Having located the line with "(956, 686) = (905, 364): white", print it and each remaining line exactly, stopping at the end of the material and omitting pictures.

[Start of section]

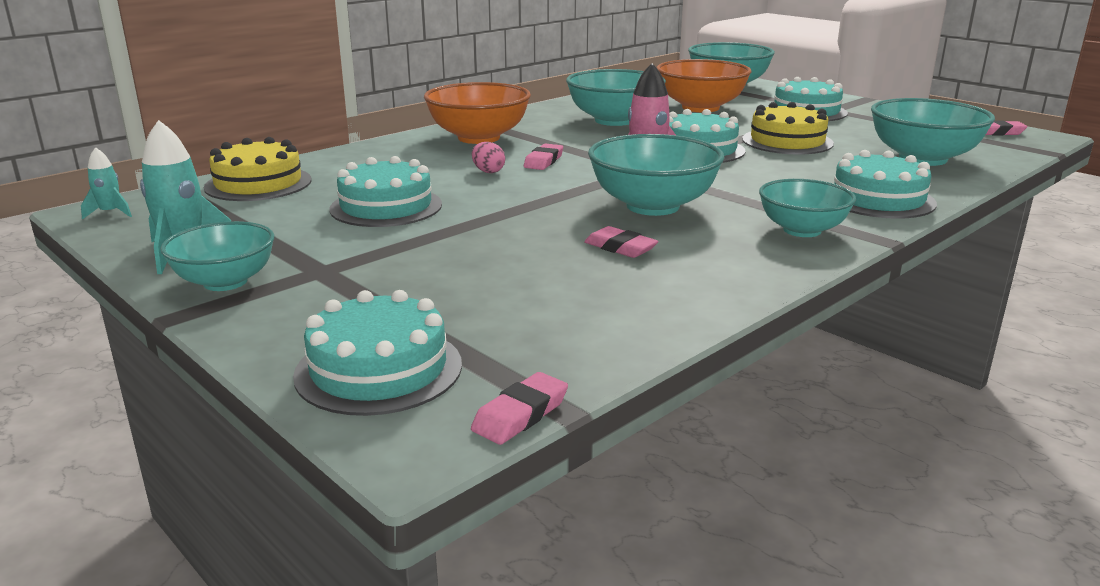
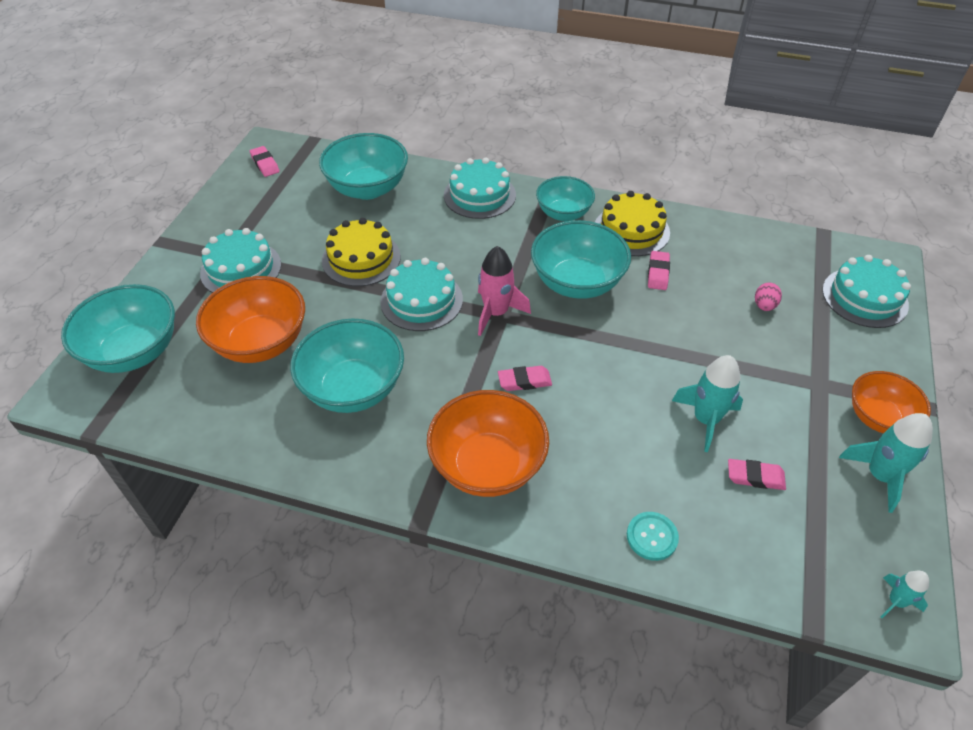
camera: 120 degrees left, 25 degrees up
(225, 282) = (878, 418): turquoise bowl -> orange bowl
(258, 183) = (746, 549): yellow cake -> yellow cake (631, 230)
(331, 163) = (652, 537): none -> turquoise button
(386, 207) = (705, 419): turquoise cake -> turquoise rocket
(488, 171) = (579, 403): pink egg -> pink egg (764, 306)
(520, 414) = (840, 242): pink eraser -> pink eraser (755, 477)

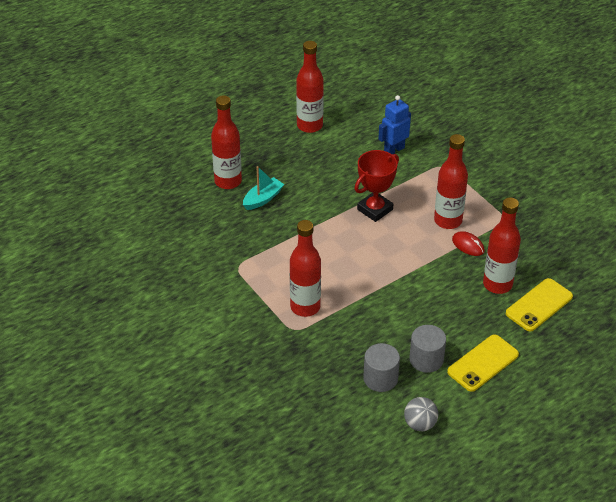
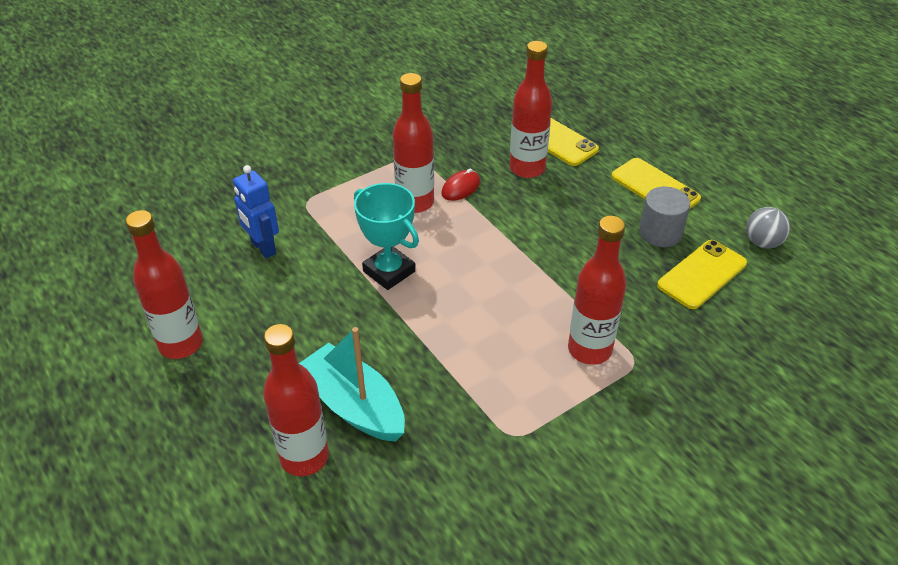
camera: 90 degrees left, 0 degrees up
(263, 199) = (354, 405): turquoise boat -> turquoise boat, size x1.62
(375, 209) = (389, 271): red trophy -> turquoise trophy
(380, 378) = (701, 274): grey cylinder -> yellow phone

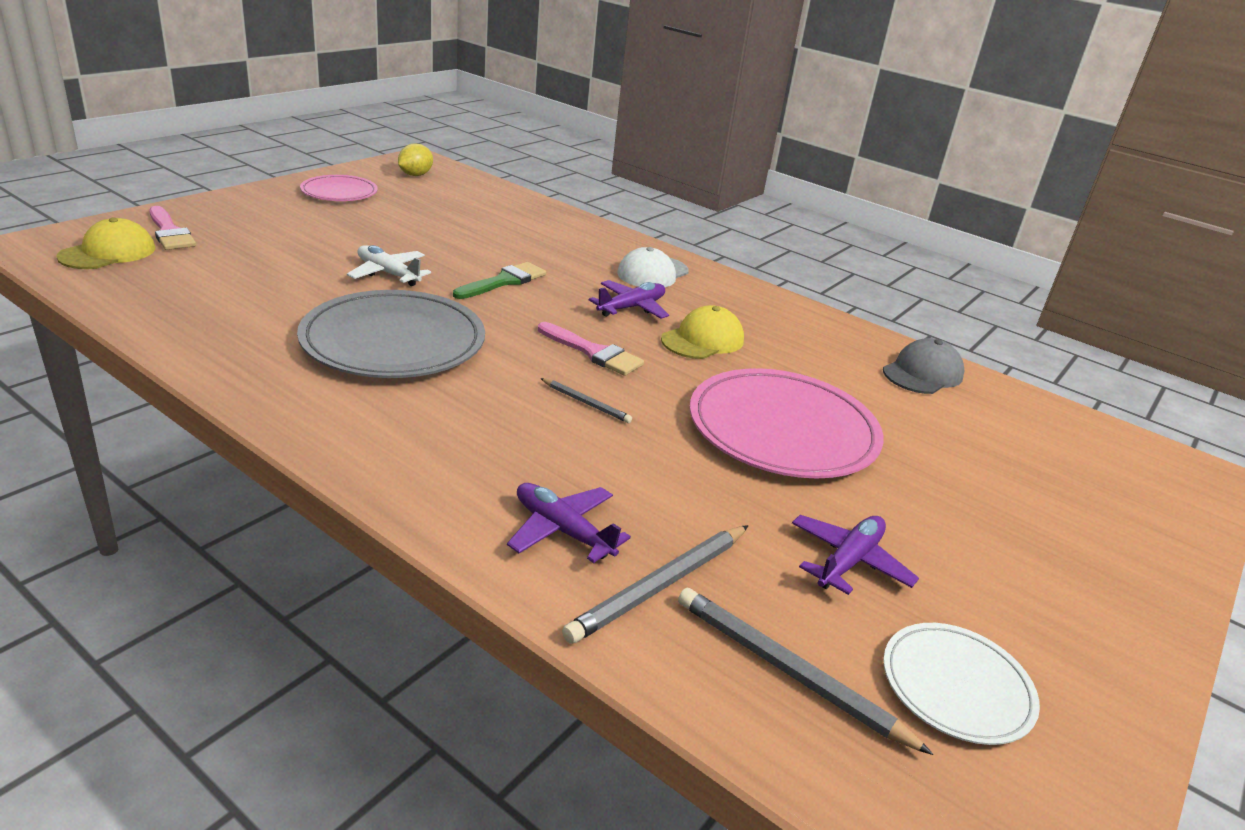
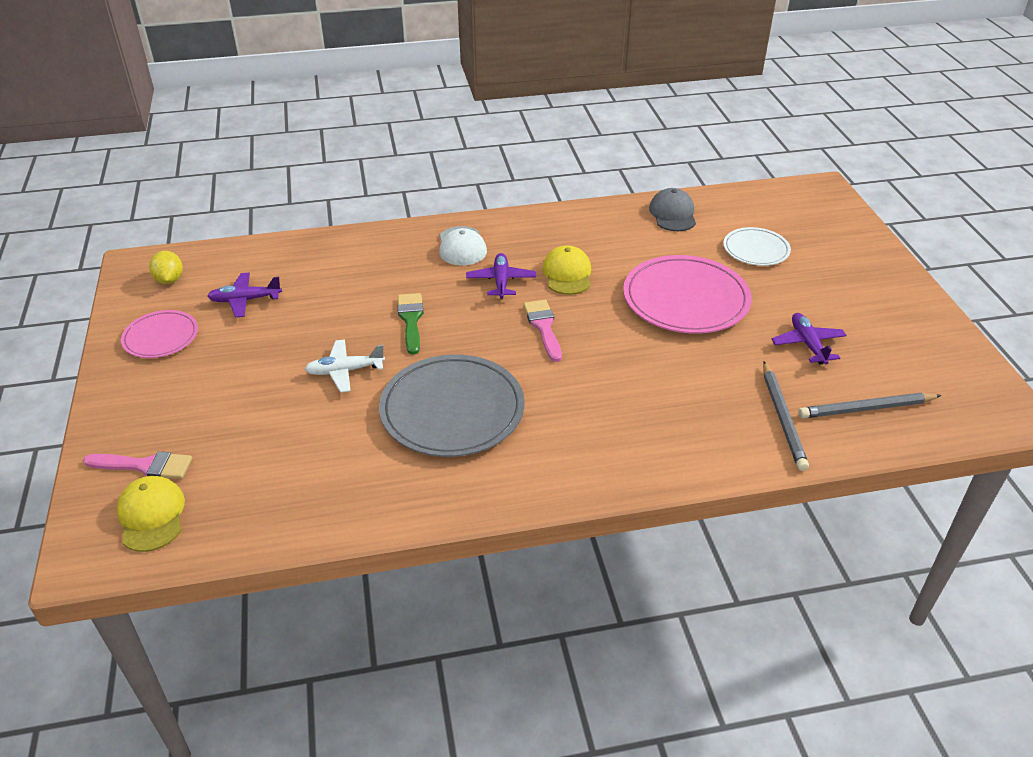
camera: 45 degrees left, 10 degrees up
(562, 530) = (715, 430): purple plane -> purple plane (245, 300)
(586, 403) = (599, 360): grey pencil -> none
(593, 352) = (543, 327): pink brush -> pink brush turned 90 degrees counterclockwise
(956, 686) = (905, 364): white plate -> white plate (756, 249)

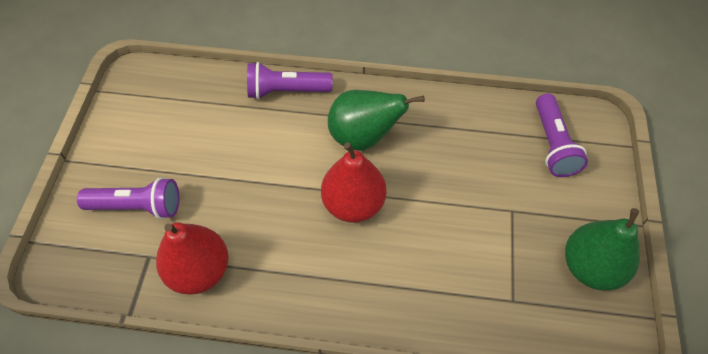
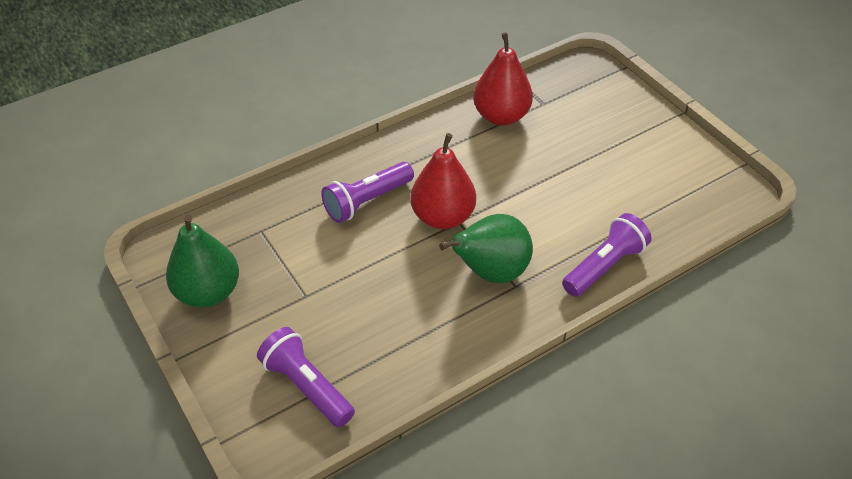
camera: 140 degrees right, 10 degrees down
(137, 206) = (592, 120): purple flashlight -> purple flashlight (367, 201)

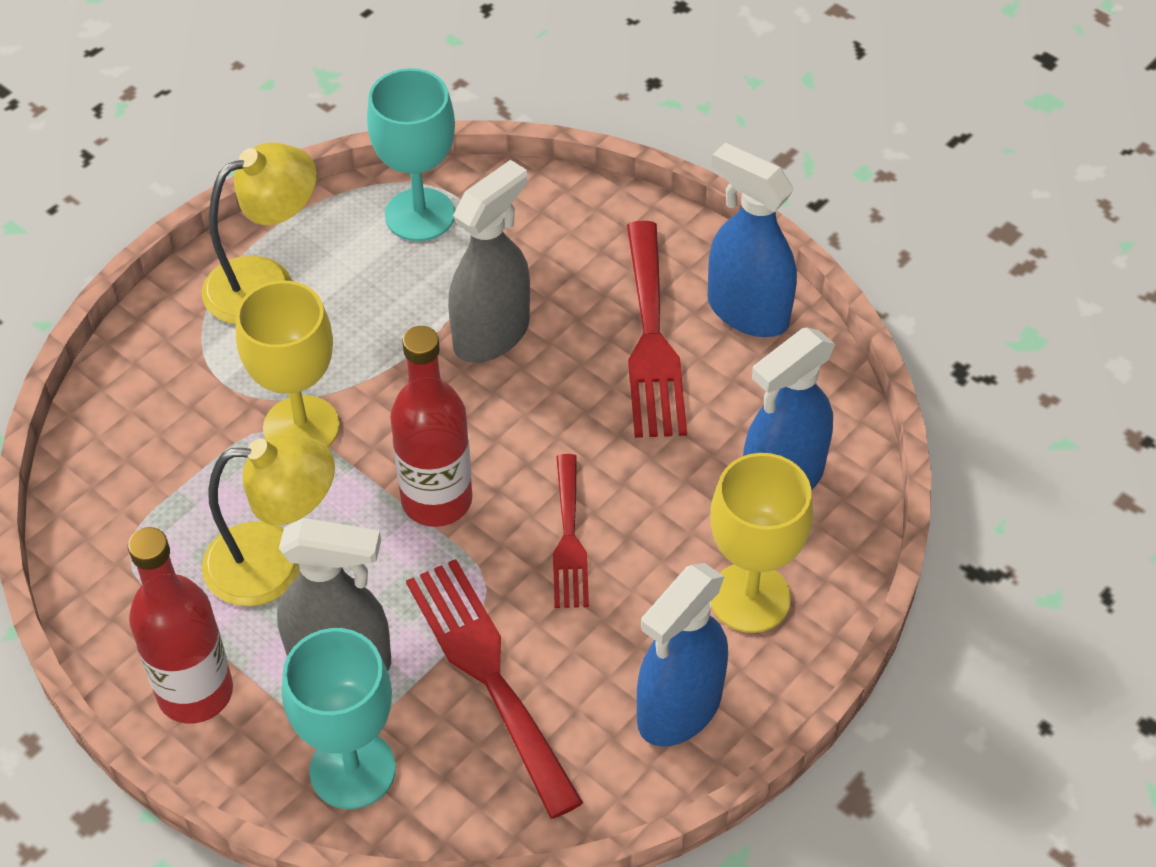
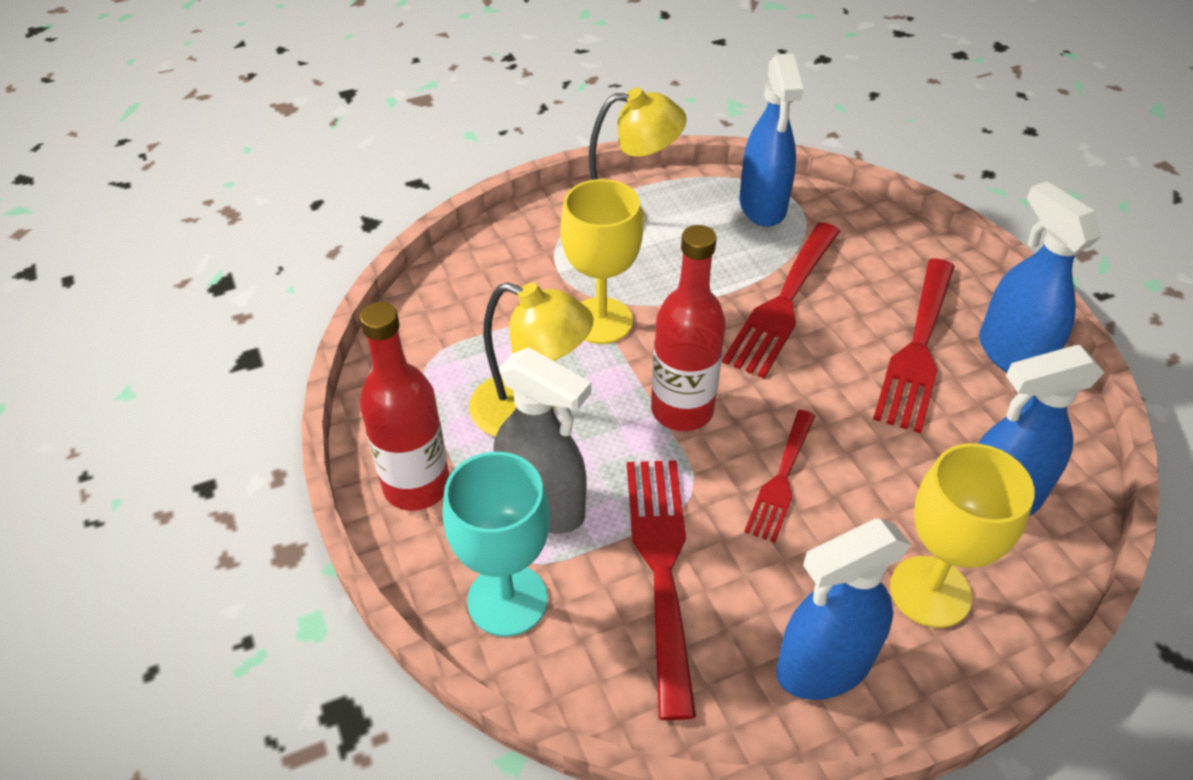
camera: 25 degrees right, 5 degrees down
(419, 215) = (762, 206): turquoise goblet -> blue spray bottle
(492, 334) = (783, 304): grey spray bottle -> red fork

[End of section]

→ **FINISHED EXERCISE**
(956, 686) = (905, 364): white plate -> white plate (756, 249)

camera: 140 degrees right, 10 degrees down
(137, 206) = (592, 120): purple flashlight -> purple flashlight (367, 201)

camera: 25 degrees right, 5 degrees down
(419, 215) = (762, 206): turquoise goblet -> blue spray bottle
(492, 334) = (783, 304): grey spray bottle -> red fork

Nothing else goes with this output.